>>
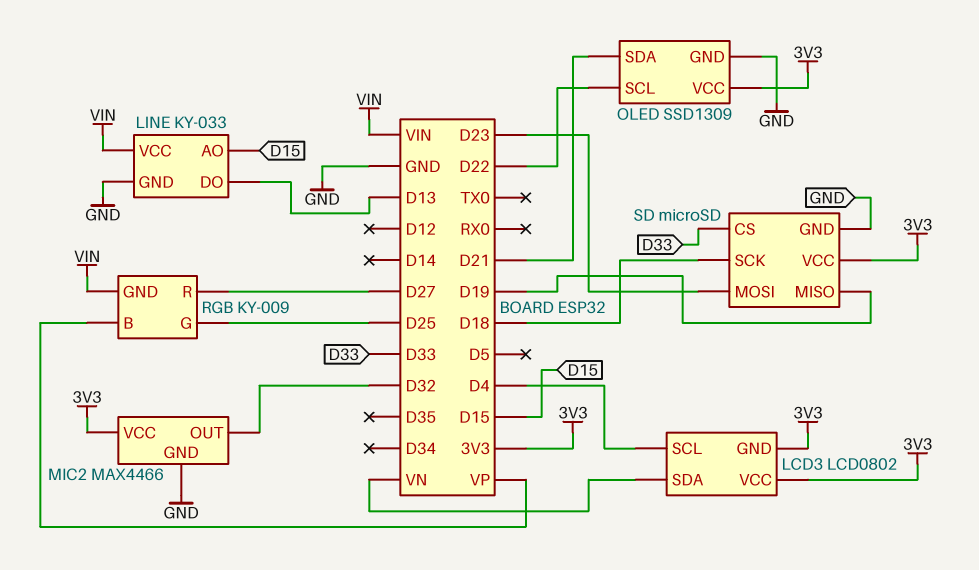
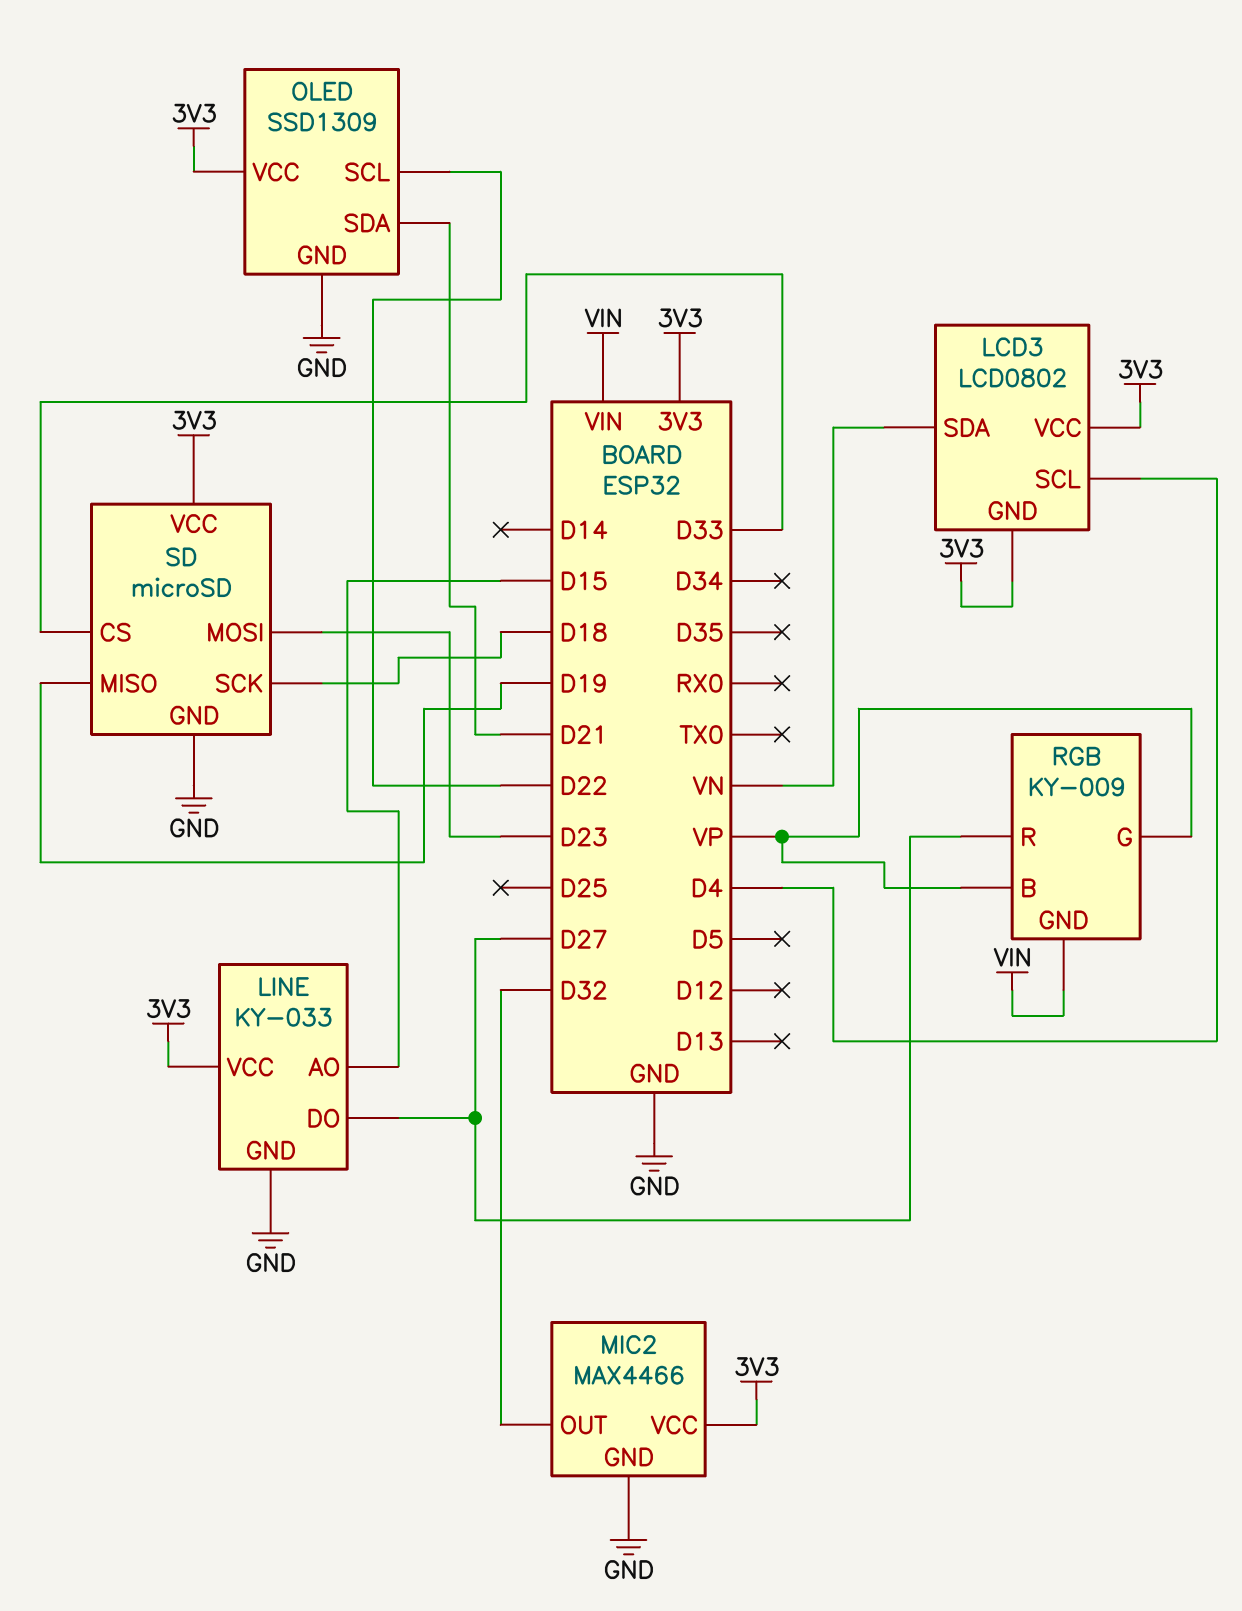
LINE pin DO: D13 -> D27
LINE pin VCC: VIN -> 3V3
RGB pin G: D25 -> VP

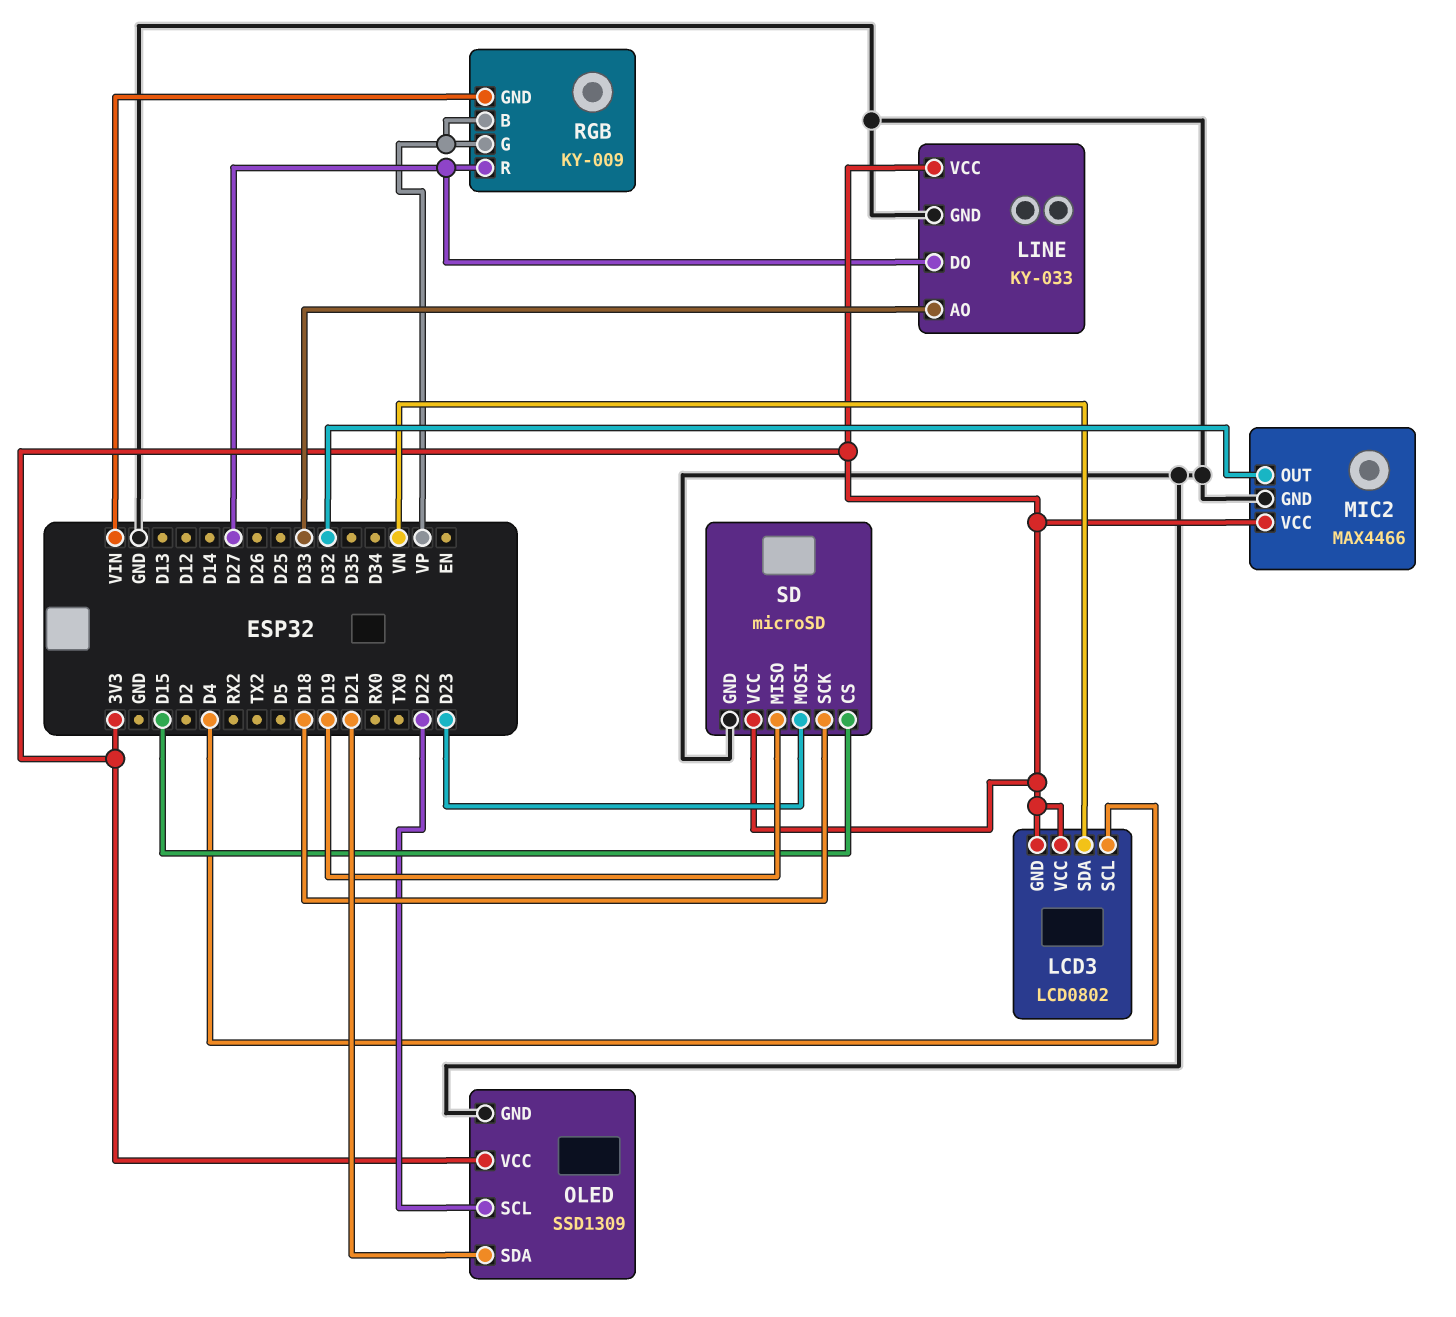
LINE pin AO: D15 -> D33
SD pin CS: D33 -> D15

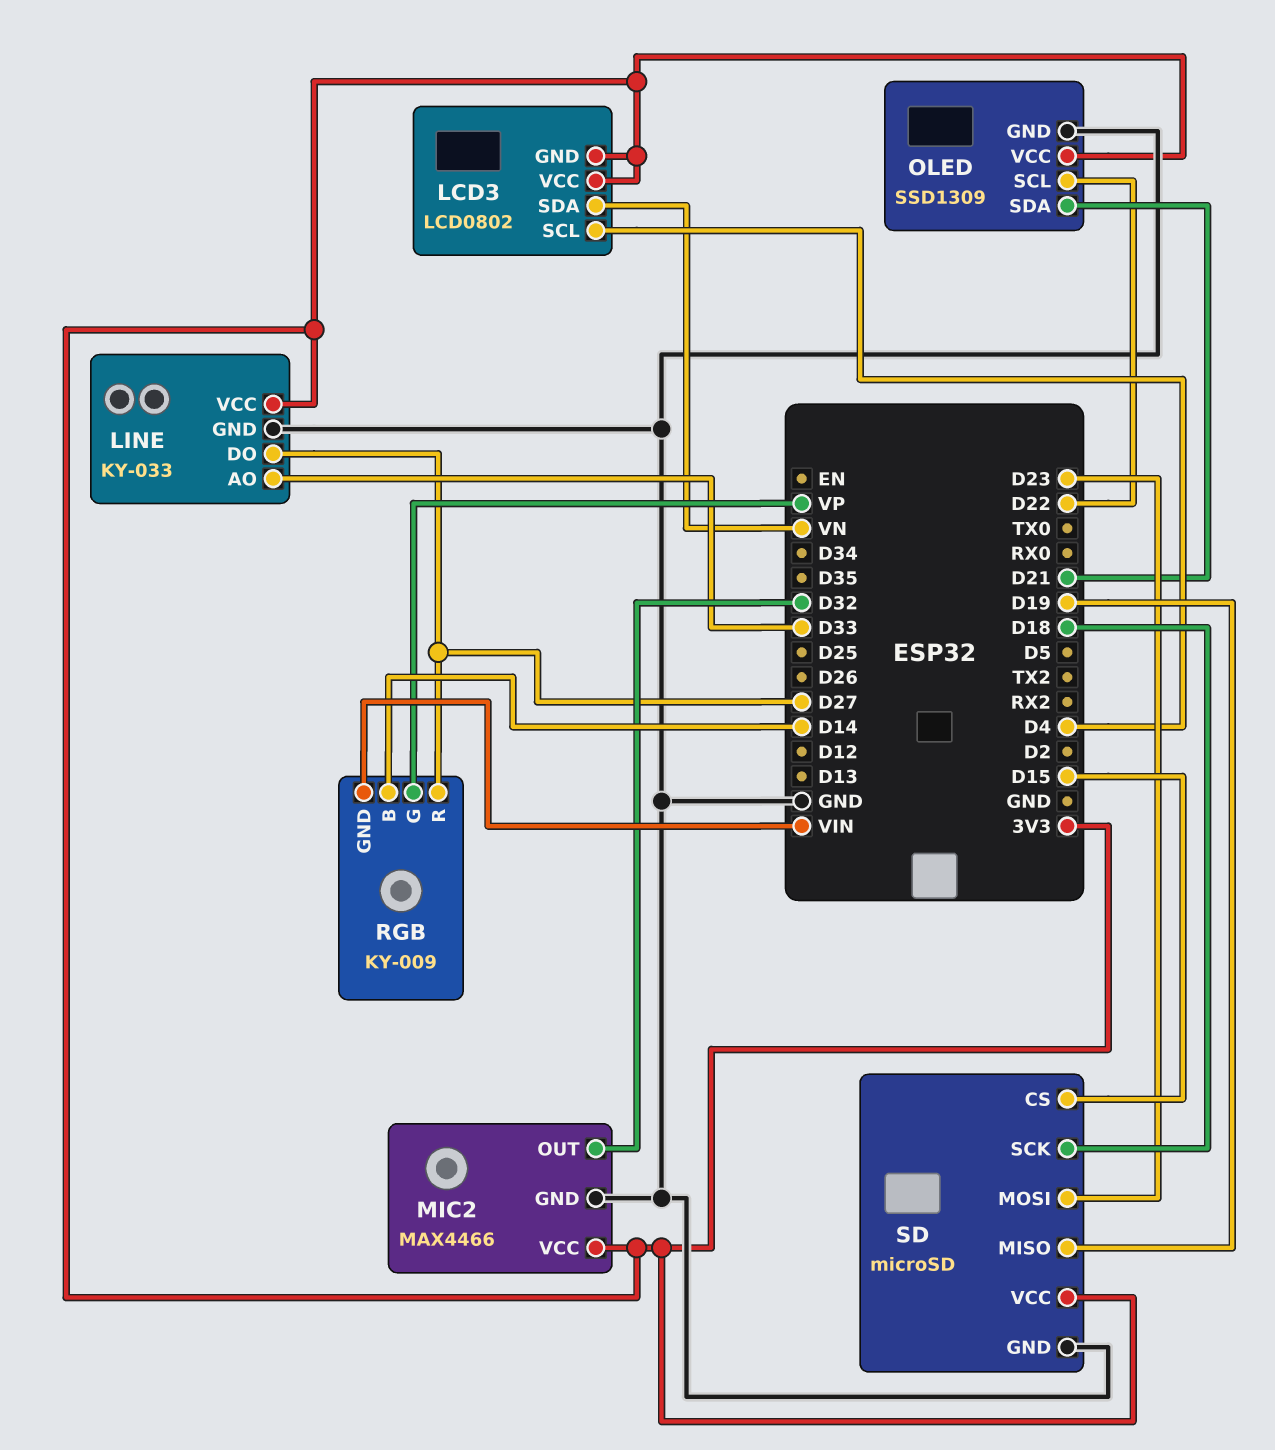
RGB pin B: VP -> D14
<<
* [Task item] Please repeat every line of the material above exactly and without its pictures.

* [Response area]
LINE pin DO: D13 -> D27
LINE pin VCC: VIN -> 3V3
RGB pin G: D25 -> VP

LINE pin AO: D15 -> D33
SD pin CS: D33 -> D15

RGB pin B: VP -> D14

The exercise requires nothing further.